● TASK MATERIAL:
====================

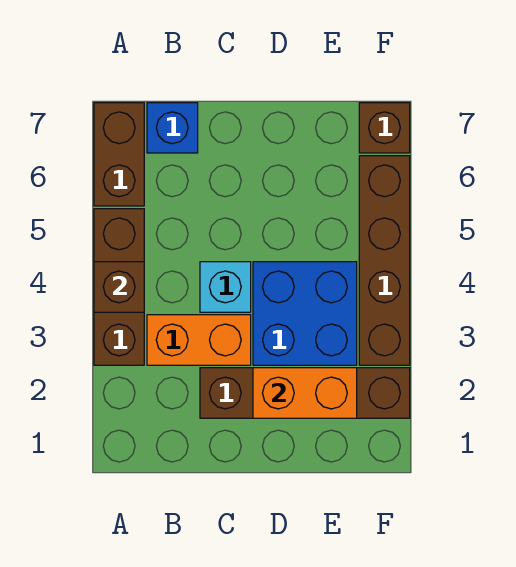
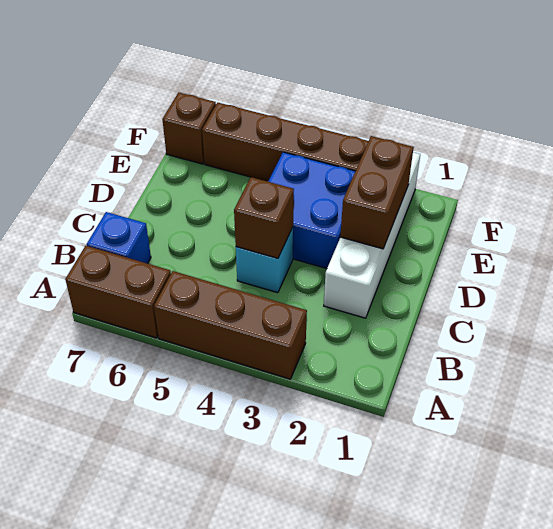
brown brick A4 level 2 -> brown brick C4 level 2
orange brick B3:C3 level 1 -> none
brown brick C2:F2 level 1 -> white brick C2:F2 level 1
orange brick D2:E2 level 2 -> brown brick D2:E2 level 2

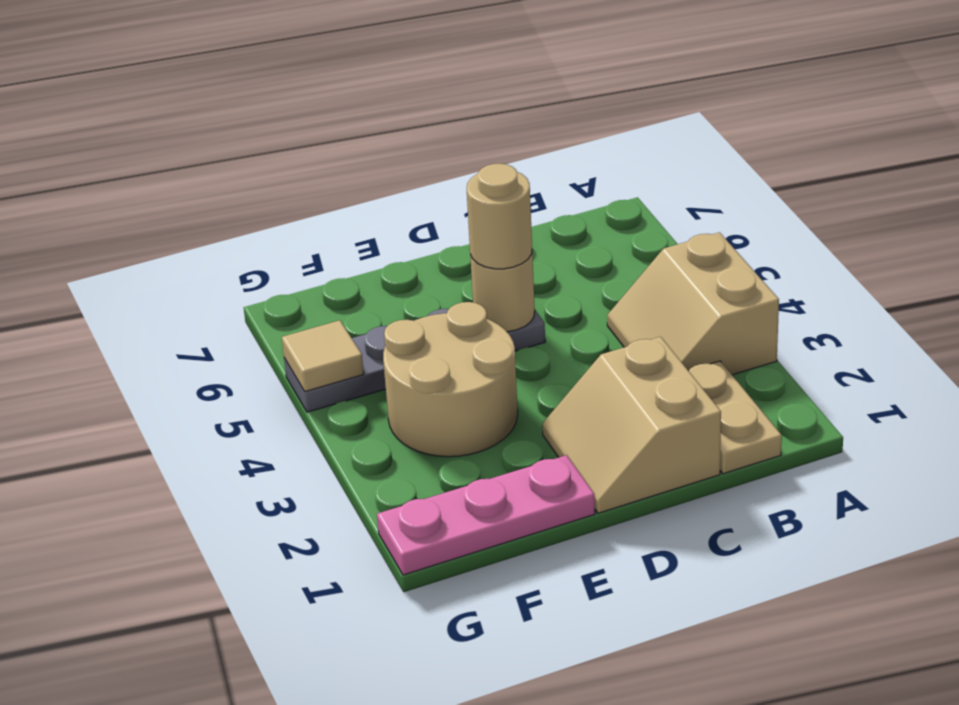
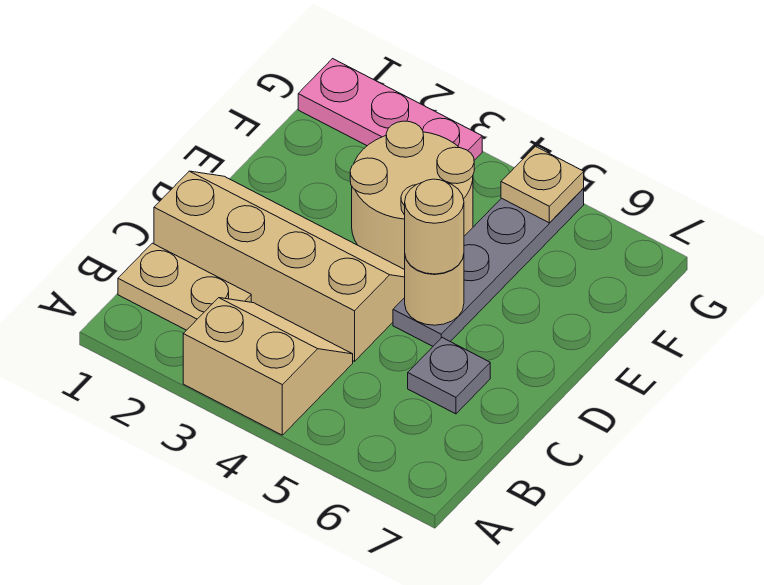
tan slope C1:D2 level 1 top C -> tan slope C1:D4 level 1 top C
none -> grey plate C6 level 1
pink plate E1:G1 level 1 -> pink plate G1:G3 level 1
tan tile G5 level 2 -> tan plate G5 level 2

====================

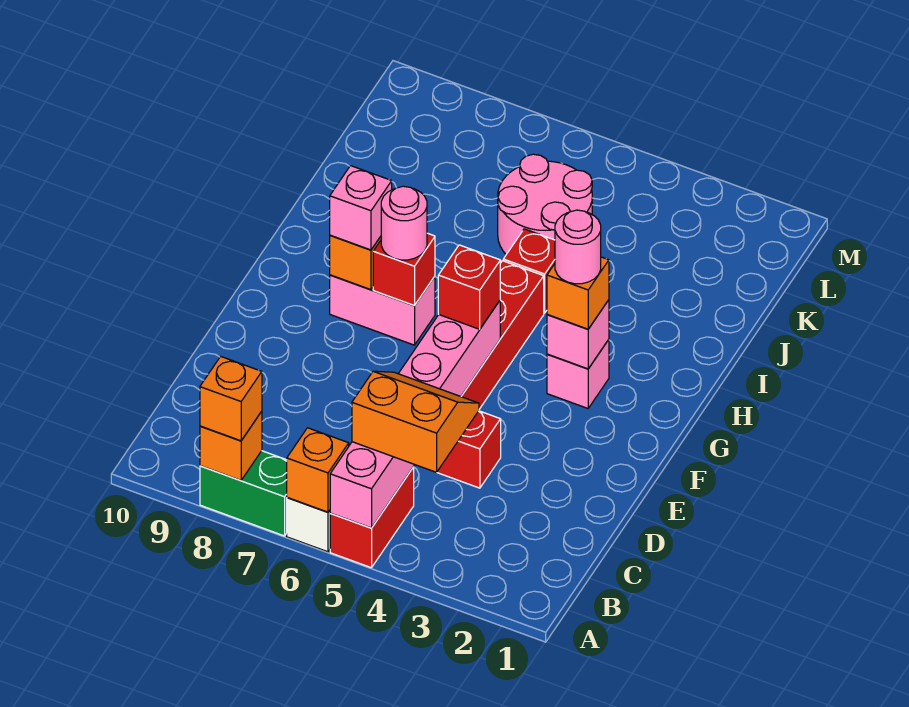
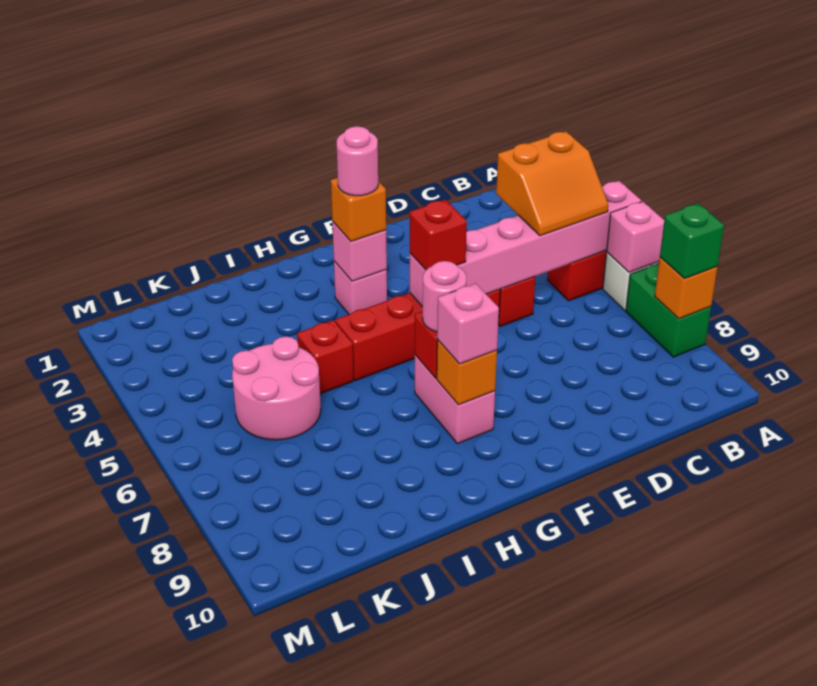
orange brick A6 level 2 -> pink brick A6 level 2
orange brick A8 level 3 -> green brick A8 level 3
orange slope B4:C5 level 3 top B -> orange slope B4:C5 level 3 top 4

====================

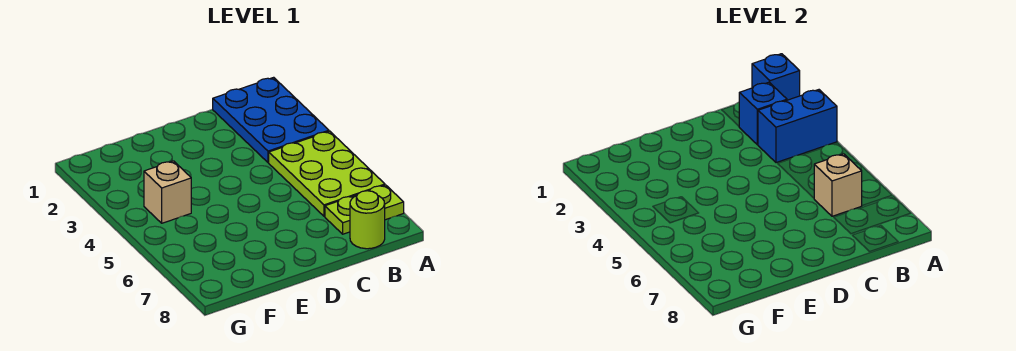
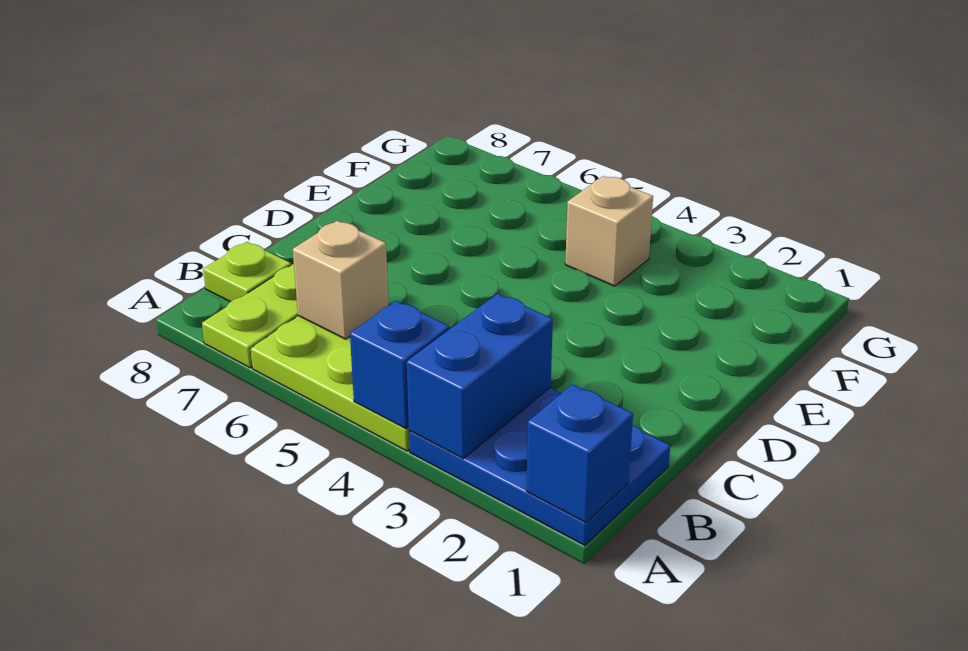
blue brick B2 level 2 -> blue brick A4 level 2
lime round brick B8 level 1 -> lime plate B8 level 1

====================

● ASSIGNMENT:
Would you write out exactly the lines above, starting at the line containing "brown brick A4" and stopping after the line containing "tan tile G5 level 2 -> tan plate G5 level 2"? Omit the pictures.

● ANSWER SPACE:
brown brick A4 level 2 -> brown brick C4 level 2
orange brick B3:C3 level 1 -> none
brown brick C2:F2 level 1 -> white brick C2:F2 level 1
orange brick D2:E2 level 2 -> brown brick D2:E2 level 2

tan slope C1:D2 level 1 top C -> tan slope C1:D4 level 1 top C
none -> grey plate C6 level 1
pink plate E1:G1 level 1 -> pink plate G1:G3 level 1
tan tile G5 level 2 -> tan plate G5 level 2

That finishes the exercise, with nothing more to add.